(Listed entries begins)

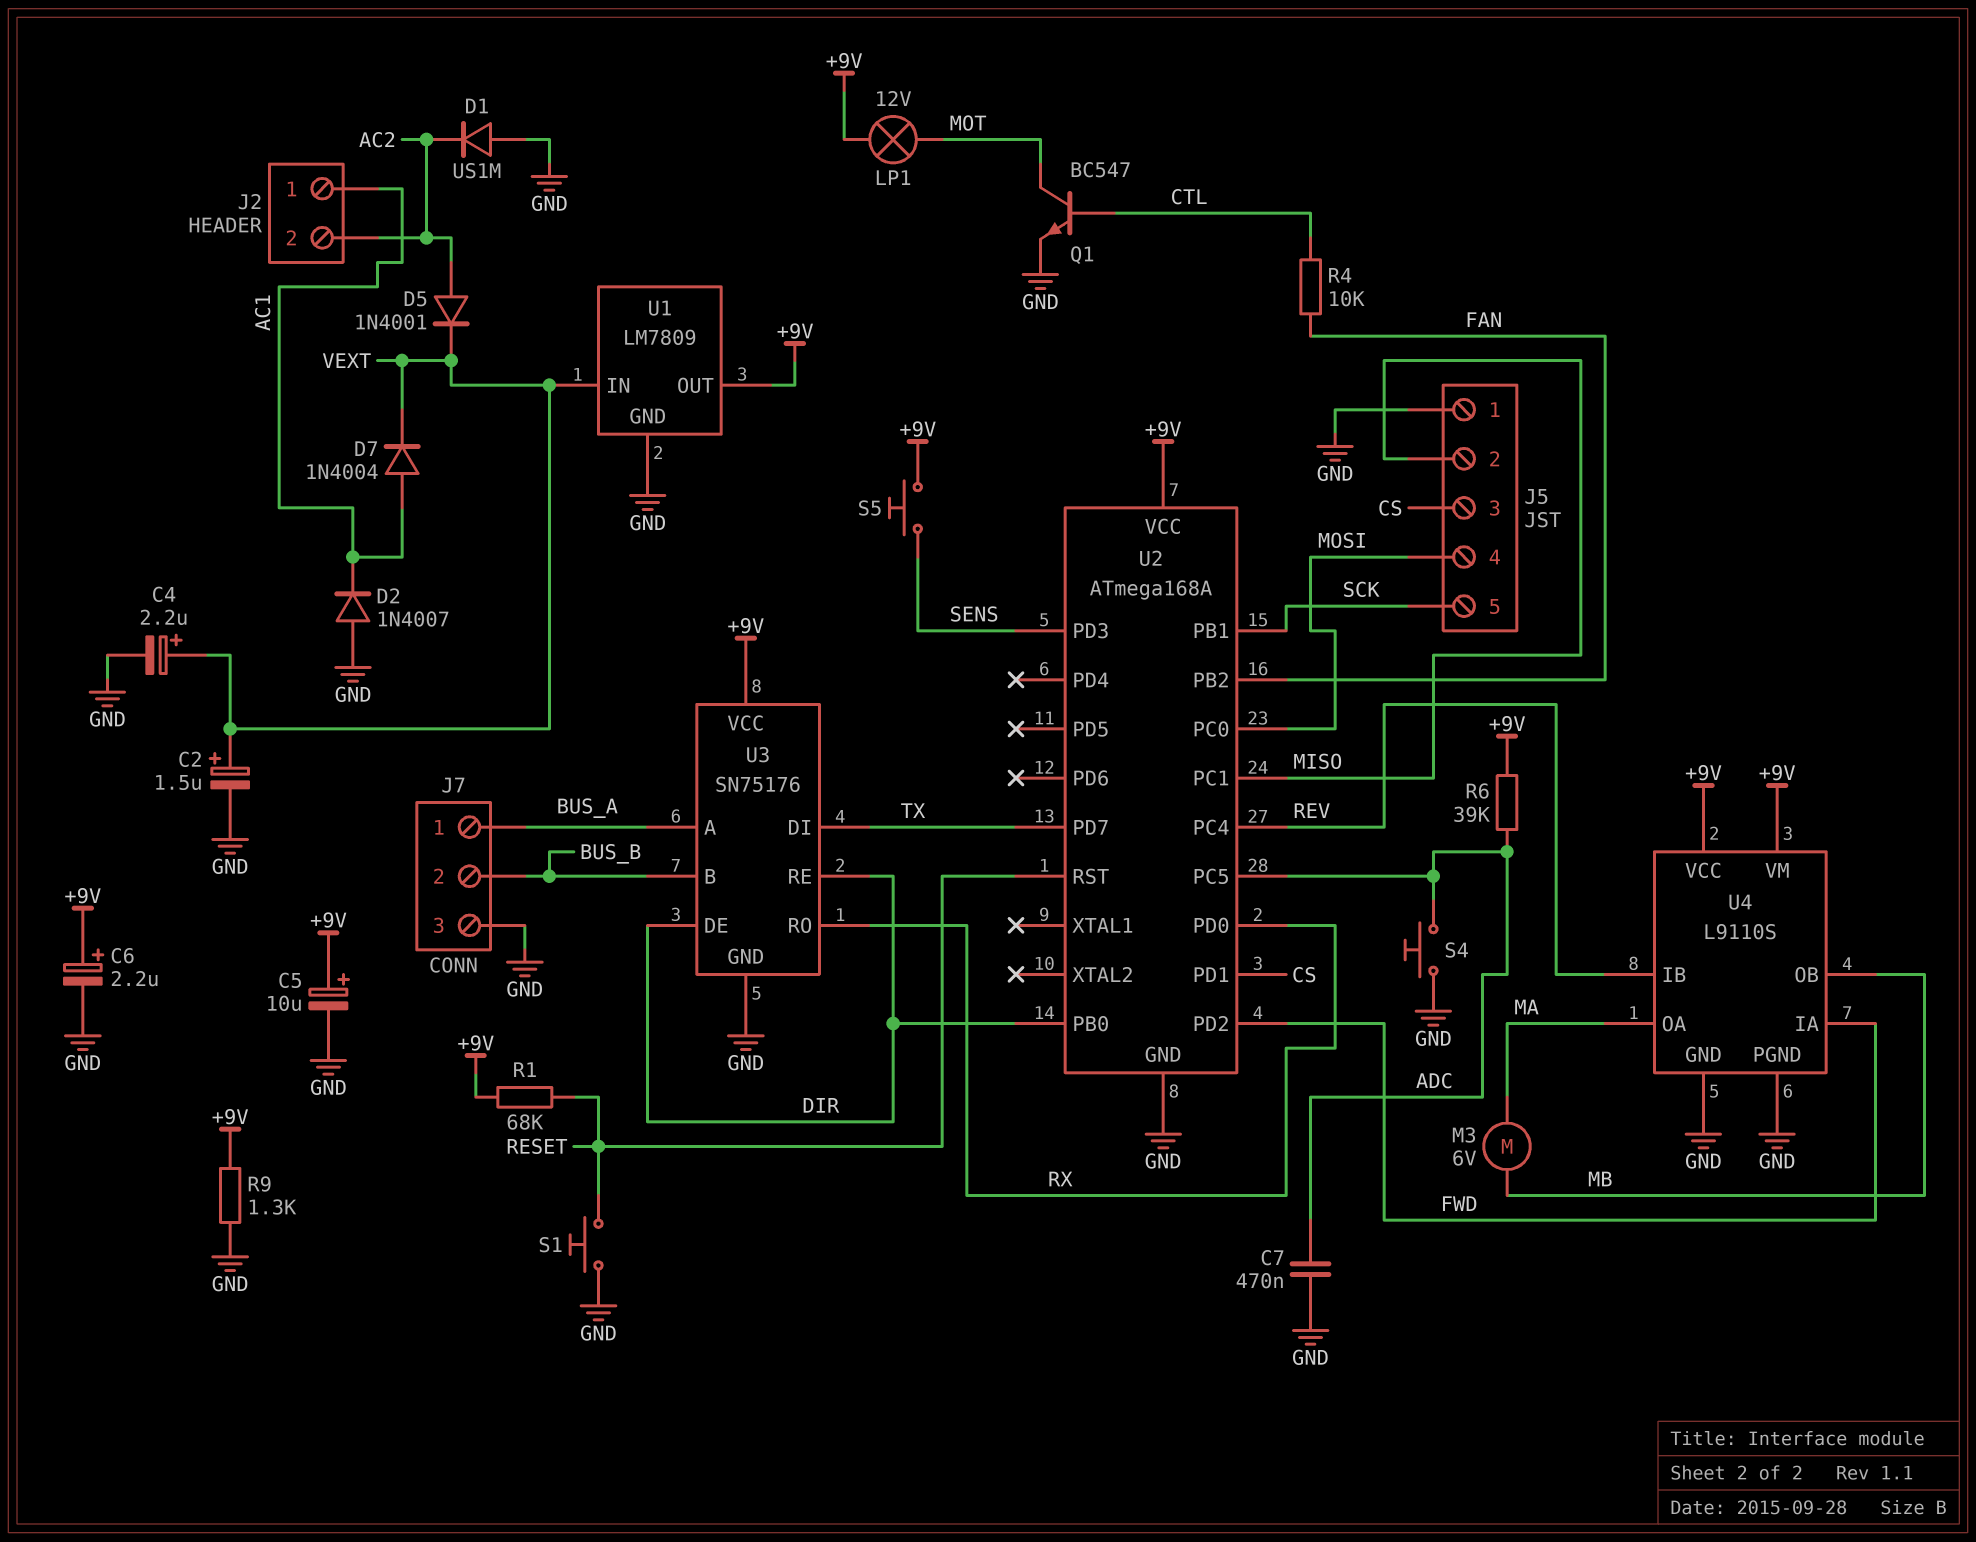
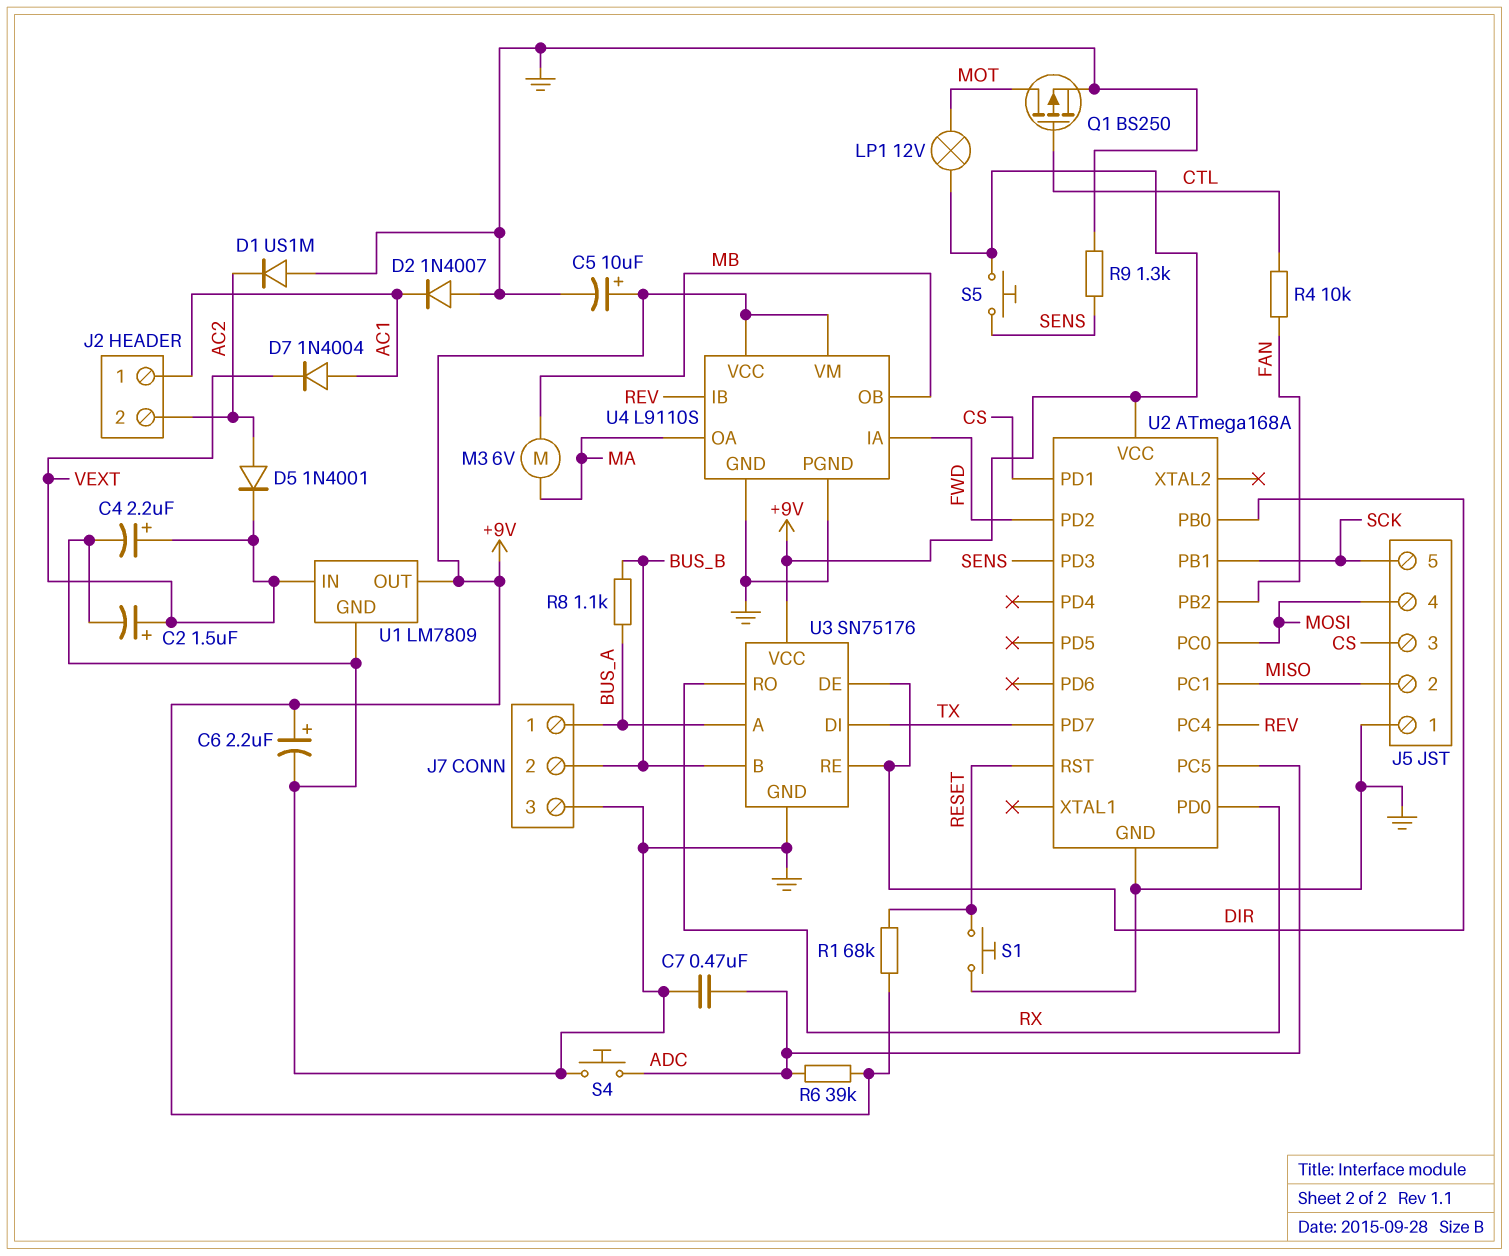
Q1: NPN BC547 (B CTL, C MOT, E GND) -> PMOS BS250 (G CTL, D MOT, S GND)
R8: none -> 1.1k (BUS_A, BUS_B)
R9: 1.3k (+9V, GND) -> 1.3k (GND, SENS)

(Listed entries ends)
(Listed entries begins)

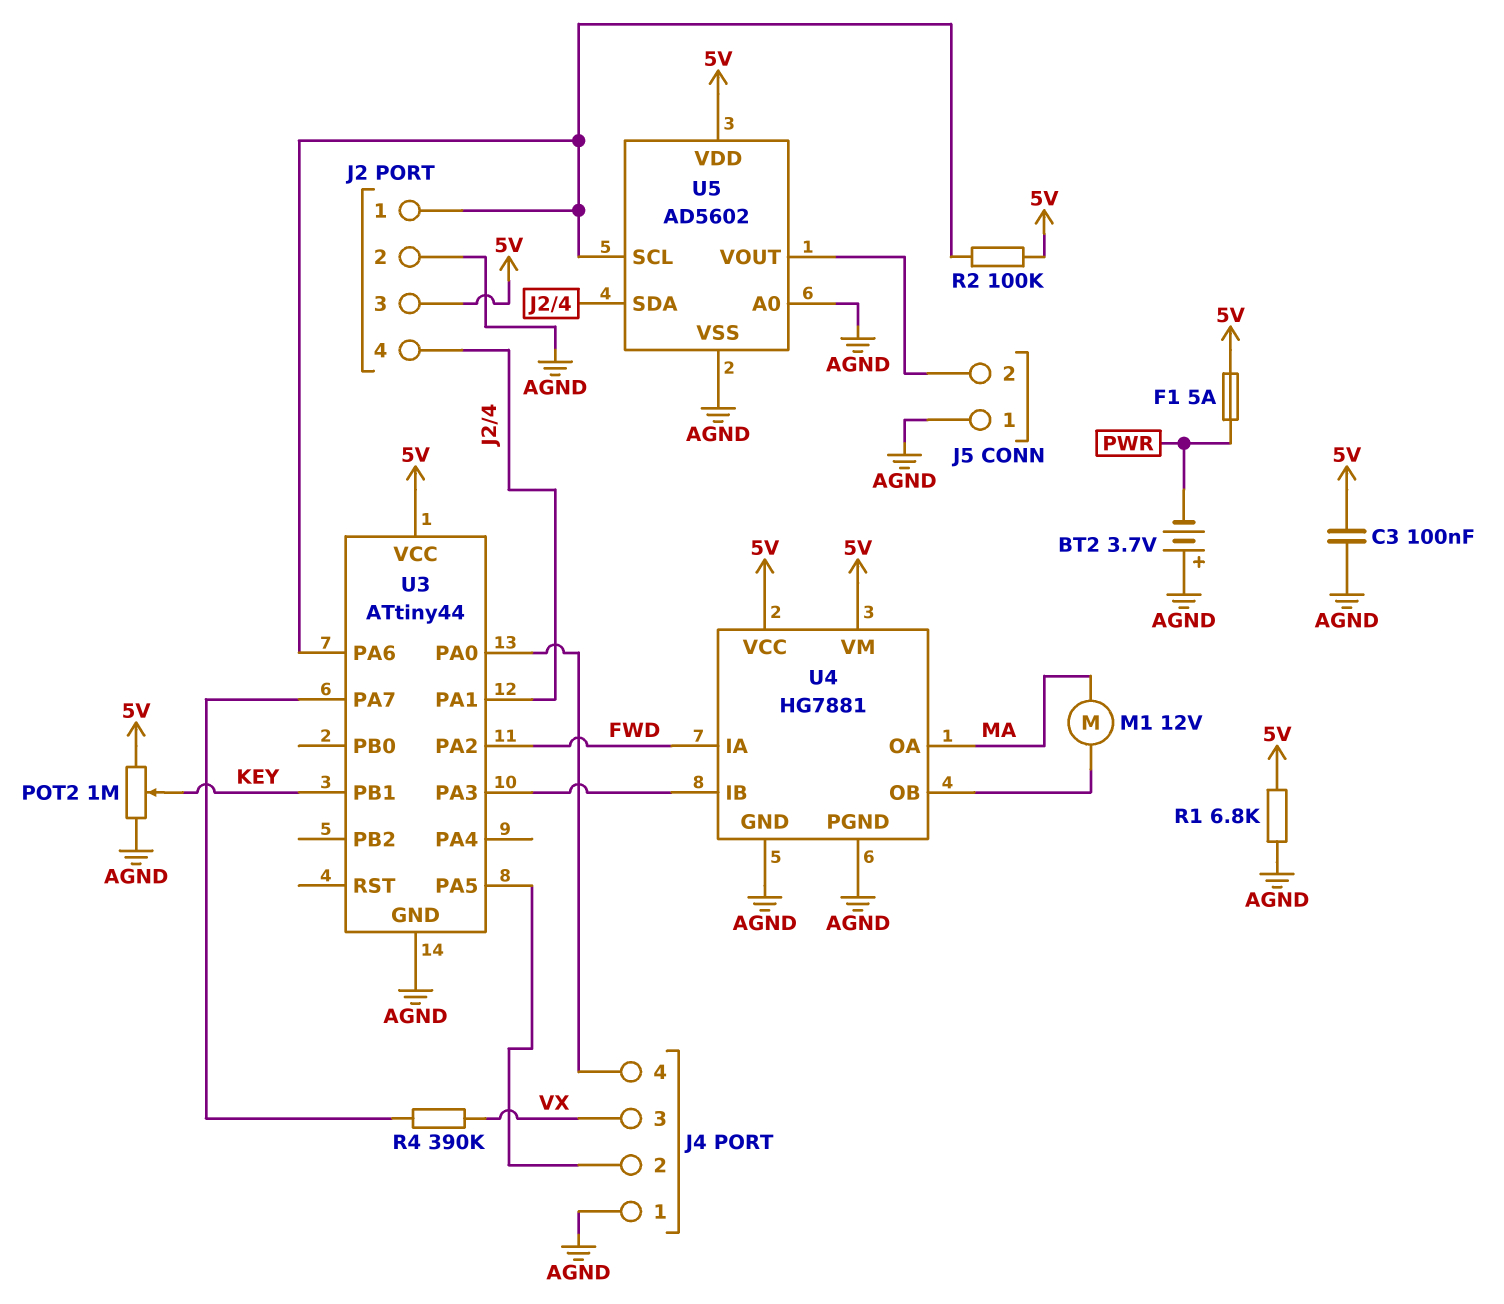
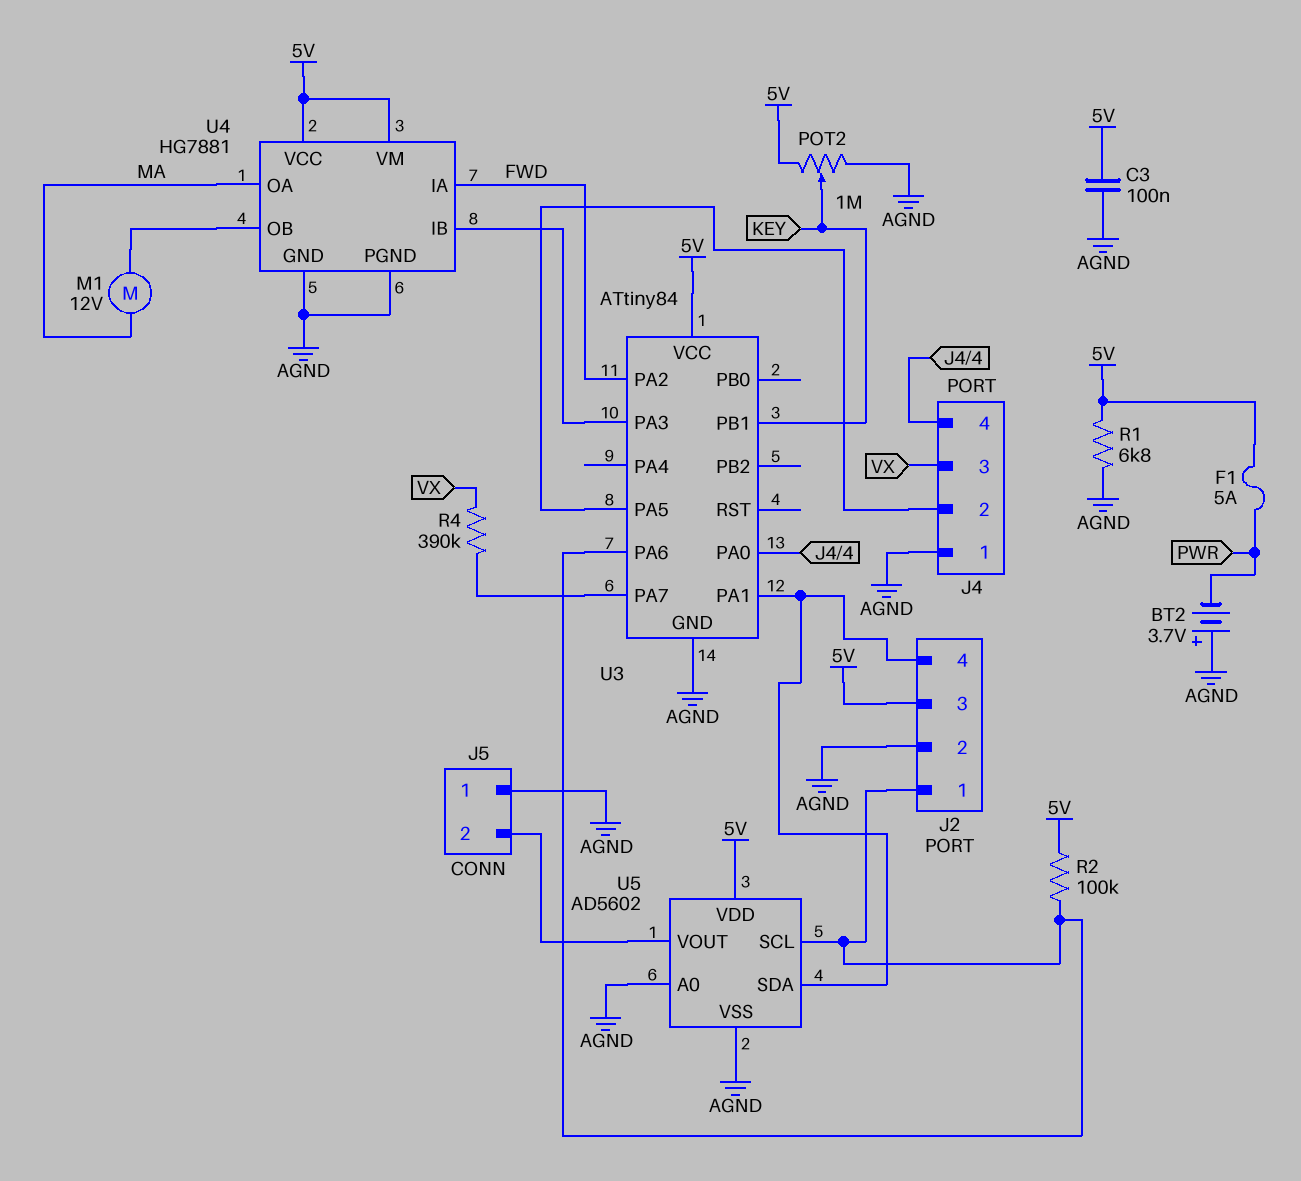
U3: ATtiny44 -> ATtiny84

(Listed entries ends)
(Listed entries begins)

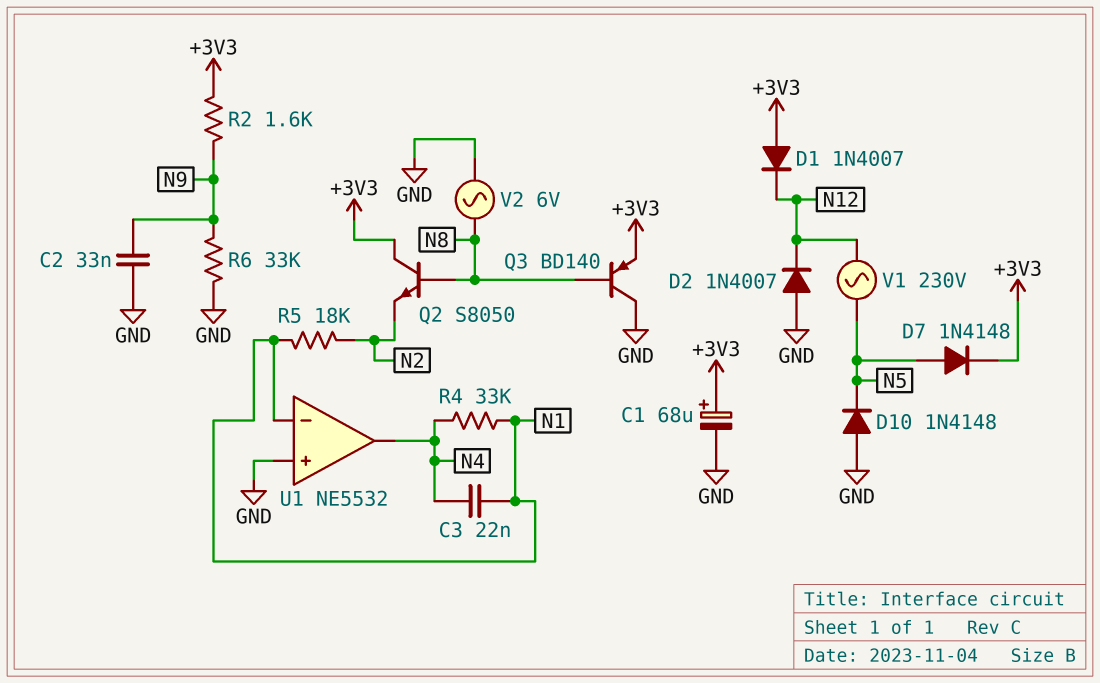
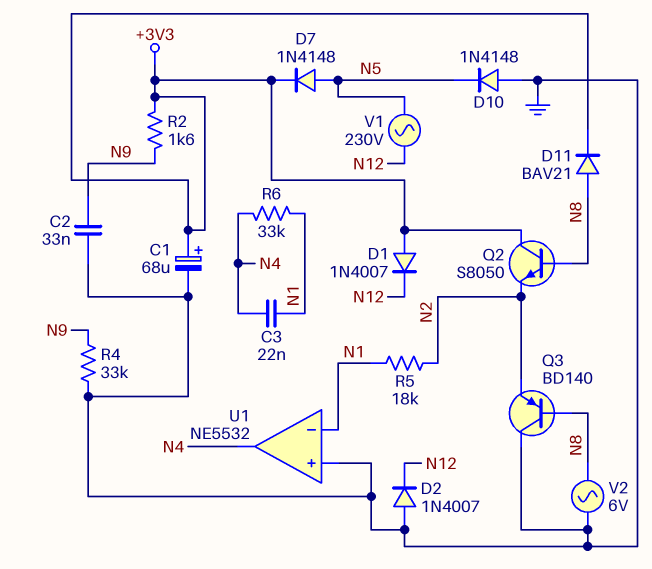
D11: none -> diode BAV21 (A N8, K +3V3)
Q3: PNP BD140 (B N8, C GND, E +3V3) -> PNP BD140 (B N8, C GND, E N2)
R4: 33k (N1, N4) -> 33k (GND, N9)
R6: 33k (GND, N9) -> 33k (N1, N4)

(Listed entries ends)

## Exercise
Output should match, line for line, the stretch of the material above from the line holding "D11: none -> diode BAV21 (A N8, K +3V3)" through the line holding "R6: 33k (GND, N9) -> 33k (N1, N4)".

## Answer for the task
D11: none -> diode BAV21 (A N8, K +3V3)
Q3: PNP BD140 (B N8, C GND, E +3V3) -> PNP BD140 (B N8, C GND, E N2)
R4: 33k (N1, N4) -> 33k (GND, N9)
R6: 33k (GND, N9) -> 33k (N1, N4)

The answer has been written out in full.